**Exercise**
Range to reproduce from the entries below: the line with "blue round brick I4", the line with "lime plate H8", and every line in between. Give them exactly and give nothing else.

[Saved entries]
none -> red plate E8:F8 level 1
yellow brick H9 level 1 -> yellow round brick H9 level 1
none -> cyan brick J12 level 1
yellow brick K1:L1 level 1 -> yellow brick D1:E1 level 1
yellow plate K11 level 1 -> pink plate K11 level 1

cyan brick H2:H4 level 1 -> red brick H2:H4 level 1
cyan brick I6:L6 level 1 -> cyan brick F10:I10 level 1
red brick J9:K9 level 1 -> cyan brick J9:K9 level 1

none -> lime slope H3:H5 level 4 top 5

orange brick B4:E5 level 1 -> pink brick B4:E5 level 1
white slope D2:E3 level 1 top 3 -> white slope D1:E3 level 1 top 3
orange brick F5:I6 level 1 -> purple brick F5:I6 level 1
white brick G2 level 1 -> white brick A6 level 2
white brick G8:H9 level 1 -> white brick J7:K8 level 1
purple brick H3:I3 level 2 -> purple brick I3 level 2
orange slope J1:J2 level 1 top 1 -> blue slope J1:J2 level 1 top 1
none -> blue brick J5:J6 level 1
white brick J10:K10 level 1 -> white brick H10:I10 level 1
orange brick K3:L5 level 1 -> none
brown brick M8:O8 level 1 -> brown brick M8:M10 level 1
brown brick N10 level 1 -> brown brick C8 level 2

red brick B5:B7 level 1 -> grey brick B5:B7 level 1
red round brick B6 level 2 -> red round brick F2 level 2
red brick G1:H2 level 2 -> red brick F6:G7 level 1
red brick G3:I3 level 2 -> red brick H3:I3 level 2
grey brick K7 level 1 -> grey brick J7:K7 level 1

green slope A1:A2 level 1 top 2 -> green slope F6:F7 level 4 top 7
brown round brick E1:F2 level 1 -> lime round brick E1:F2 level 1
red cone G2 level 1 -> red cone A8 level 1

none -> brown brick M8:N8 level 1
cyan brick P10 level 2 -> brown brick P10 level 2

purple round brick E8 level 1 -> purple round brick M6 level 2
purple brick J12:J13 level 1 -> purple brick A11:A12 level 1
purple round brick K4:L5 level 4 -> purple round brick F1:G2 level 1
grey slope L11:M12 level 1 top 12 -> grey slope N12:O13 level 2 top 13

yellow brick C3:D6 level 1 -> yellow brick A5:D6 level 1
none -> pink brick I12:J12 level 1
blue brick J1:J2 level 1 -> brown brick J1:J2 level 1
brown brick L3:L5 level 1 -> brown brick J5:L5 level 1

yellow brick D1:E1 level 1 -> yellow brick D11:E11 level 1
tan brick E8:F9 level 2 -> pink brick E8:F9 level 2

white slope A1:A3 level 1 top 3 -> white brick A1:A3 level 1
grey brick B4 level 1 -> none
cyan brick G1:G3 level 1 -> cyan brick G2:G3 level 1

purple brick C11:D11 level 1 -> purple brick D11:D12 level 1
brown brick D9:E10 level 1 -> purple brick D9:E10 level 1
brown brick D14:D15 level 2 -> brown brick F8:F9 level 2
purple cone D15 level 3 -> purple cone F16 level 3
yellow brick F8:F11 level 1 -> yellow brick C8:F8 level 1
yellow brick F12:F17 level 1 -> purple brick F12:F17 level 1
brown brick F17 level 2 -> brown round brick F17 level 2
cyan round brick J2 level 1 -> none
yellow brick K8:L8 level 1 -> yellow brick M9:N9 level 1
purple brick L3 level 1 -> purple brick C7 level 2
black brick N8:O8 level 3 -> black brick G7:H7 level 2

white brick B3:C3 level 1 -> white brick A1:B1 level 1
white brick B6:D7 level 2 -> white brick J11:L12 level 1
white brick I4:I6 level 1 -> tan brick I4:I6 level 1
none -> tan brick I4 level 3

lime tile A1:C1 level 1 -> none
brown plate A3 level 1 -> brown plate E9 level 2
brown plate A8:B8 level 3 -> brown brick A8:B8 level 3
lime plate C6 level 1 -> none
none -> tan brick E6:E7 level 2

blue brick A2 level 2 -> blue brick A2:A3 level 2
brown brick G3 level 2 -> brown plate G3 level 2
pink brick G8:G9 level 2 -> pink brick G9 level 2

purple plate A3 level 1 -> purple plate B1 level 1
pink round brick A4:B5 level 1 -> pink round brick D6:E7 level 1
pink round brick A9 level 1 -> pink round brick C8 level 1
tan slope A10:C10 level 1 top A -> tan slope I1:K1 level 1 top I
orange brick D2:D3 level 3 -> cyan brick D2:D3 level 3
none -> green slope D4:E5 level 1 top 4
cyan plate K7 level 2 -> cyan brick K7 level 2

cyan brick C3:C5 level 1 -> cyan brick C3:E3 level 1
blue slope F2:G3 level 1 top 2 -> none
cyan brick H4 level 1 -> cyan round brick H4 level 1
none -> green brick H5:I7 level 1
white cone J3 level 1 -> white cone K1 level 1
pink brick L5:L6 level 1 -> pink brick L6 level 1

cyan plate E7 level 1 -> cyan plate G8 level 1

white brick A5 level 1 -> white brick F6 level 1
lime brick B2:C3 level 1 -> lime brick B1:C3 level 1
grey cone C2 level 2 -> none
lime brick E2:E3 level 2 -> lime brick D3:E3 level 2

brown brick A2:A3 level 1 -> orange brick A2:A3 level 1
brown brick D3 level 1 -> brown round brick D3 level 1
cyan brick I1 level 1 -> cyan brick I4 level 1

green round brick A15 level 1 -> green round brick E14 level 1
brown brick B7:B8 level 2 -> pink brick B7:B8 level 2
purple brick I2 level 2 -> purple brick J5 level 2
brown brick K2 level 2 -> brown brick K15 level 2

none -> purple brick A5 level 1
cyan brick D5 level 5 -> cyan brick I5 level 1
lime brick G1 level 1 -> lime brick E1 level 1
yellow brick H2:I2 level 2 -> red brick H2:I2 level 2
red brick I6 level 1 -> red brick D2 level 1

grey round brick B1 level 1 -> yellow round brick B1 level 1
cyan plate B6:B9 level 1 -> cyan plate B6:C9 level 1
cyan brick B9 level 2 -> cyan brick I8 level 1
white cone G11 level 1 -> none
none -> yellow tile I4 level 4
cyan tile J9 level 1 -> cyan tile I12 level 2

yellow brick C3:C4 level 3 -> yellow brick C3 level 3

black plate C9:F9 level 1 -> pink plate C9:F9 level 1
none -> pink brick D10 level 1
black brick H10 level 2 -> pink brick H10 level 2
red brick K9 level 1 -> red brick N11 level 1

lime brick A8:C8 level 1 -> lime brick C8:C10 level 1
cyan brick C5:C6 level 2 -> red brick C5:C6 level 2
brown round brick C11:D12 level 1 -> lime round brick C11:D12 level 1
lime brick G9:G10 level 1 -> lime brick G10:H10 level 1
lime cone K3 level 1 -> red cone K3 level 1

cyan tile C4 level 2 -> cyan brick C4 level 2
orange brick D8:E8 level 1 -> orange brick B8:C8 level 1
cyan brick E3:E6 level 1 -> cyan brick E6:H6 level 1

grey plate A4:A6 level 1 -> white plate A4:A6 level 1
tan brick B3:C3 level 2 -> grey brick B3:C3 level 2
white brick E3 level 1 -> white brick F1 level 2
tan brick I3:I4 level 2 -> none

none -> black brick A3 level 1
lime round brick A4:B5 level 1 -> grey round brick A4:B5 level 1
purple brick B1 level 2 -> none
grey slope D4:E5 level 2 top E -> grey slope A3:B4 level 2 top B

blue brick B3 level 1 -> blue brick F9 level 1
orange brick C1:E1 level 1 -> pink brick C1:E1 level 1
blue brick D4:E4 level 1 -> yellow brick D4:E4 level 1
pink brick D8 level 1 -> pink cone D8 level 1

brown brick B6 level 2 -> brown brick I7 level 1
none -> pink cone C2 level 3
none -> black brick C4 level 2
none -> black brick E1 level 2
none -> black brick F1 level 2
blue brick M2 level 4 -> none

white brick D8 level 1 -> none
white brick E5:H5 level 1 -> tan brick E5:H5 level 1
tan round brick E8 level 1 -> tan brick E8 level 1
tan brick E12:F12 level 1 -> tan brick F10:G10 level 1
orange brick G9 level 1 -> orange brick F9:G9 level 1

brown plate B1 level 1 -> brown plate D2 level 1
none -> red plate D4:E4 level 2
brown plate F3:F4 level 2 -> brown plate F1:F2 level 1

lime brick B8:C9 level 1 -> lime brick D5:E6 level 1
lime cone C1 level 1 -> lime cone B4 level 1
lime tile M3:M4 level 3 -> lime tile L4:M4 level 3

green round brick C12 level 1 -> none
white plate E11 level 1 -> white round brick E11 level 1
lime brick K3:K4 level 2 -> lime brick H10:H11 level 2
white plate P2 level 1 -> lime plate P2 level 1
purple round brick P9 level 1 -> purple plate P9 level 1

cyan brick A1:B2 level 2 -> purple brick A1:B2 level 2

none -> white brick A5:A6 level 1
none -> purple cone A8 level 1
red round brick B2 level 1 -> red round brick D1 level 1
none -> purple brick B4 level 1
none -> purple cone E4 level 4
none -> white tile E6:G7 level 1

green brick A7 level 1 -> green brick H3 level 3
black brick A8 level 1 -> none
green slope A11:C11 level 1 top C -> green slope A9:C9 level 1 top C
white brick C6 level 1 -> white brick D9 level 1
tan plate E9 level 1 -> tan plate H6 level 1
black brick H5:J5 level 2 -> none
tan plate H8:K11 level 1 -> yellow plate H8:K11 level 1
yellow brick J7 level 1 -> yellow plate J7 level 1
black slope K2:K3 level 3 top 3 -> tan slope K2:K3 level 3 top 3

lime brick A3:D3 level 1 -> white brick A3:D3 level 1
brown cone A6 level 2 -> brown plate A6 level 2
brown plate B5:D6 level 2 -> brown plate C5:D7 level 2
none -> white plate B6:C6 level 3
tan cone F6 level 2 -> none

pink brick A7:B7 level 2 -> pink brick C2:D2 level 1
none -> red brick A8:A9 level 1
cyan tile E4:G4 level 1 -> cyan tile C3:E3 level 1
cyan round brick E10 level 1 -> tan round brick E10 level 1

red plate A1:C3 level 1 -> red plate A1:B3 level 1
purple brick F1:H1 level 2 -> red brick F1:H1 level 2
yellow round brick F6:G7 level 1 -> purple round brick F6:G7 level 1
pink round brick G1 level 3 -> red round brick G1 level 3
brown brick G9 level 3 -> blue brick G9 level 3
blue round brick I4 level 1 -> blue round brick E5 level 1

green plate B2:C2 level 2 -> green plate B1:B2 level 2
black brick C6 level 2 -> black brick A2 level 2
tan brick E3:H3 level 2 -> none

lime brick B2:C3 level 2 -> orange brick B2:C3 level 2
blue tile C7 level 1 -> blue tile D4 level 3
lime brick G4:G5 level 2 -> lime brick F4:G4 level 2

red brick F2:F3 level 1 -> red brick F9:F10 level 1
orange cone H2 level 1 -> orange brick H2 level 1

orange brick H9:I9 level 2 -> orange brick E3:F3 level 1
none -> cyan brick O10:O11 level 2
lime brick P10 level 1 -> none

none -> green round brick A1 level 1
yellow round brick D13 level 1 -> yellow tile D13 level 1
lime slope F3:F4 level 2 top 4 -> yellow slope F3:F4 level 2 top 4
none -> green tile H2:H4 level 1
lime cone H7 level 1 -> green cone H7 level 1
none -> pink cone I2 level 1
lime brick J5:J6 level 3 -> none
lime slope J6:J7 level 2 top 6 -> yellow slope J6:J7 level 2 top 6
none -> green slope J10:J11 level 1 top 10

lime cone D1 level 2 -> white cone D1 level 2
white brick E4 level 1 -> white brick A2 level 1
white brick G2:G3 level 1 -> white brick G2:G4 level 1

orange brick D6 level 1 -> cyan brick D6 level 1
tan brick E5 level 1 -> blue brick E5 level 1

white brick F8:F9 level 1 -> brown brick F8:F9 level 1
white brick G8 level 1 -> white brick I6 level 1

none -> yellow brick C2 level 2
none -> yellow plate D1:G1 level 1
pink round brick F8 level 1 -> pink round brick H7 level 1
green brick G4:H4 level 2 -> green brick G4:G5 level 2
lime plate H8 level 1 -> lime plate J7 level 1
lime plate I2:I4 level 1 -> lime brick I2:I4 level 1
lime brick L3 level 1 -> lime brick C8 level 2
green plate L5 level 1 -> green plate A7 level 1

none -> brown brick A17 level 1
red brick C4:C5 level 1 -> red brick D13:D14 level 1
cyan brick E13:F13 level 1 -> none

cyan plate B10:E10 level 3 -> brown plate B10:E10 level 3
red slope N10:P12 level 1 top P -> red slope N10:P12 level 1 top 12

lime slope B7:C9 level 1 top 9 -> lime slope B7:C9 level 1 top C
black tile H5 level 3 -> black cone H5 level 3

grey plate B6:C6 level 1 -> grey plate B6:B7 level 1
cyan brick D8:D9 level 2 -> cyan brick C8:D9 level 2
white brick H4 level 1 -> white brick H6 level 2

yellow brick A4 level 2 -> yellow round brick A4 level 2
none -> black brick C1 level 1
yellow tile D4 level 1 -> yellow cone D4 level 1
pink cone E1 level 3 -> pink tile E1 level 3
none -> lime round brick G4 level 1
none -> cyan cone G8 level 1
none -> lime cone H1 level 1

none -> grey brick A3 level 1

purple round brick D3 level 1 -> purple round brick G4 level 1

**Answer to the exercise**
blue round brick I4 level 1 -> blue round brick E5 level 1

green plate B2:C2 level 2 -> green plate B1:B2 level 2
black brick C6 level 2 -> black brick A2 level 2
tan brick E3:H3 level 2 -> none

lime brick B2:C3 level 2 -> orange brick B2:C3 level 2
blue tile C7 level 1 -> blue tile D4 level 3
lime brick G4:G5 level 2 -> lime brick F4:G4 level 2

red brick F2:F3 level 1 -> red brick F9:F10 level 1
orange cone H2 level 1 -> orange brick H2 level 1

orange brick H9:I9 level 2 -> orange brick E3:F3 level 1
none -> cyan brick O10:O11 level 2
lime brick P10 level 1 -> none

none -> green round brick A1 level 1
yellow round brick D13 level 1 -> yellow tile D13 level 1
lime slope F3:F4 level 2 top 4 -> yellow slope F3:F4 level 2 top 4
none -> green tile H2:H4 level 1
lime cone H7 level 1 -> green cone H7 level 1
none -> pink cone I2 level 1
lime brick J5:J6 level 3 -> none
lime slope J6:J7 level 2 top 6 -> yellow slope J6:J7 level 2 top 6
none -> green slope J10:J11 level 1 top 10

lime cone D1 level 2 -> white cone D1 level 2
white brick E4 level 1 -> white brick A2 level 1
white brick G2:G3 level 1 -> white brick G2:G4 level 1

orange brick D6 level 1 -> cyan brick D6 level 1
tan brick E5 level 1 -> blue brick E5 level 1

white brick F8:F9 level 1 -> brown brick F8:F9 level 1
white brick G8 level 1 -> white brick I6 level 1

none -> yellow brick C2 level 2
none -> yellow plate D1:G1 level 1
pink round brick F8 level 1 -> pink round brick H7 level 1
green brick G4:H4 level 2 -> green brick G4:G5 level 2
lime plate H8 level 1 -> lime plate J7 level 1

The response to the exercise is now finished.